◆ **Description of the task**: Look below for the line containing "blue robot: 1 -> 3" and the line containing "yellow robot: 3 -> 5"; repeat exactly those two lines and all lines between them, and nothing else.

◆ **Data for this task**:
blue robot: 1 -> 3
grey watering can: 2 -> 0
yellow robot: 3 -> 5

...

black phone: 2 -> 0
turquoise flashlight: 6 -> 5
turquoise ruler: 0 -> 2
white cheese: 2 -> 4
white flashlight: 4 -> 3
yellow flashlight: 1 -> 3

◆ **Task solution**:
blue robot: 1 -> 3
grey watering can: 2 -> 0
yellow robot: 3 -> 5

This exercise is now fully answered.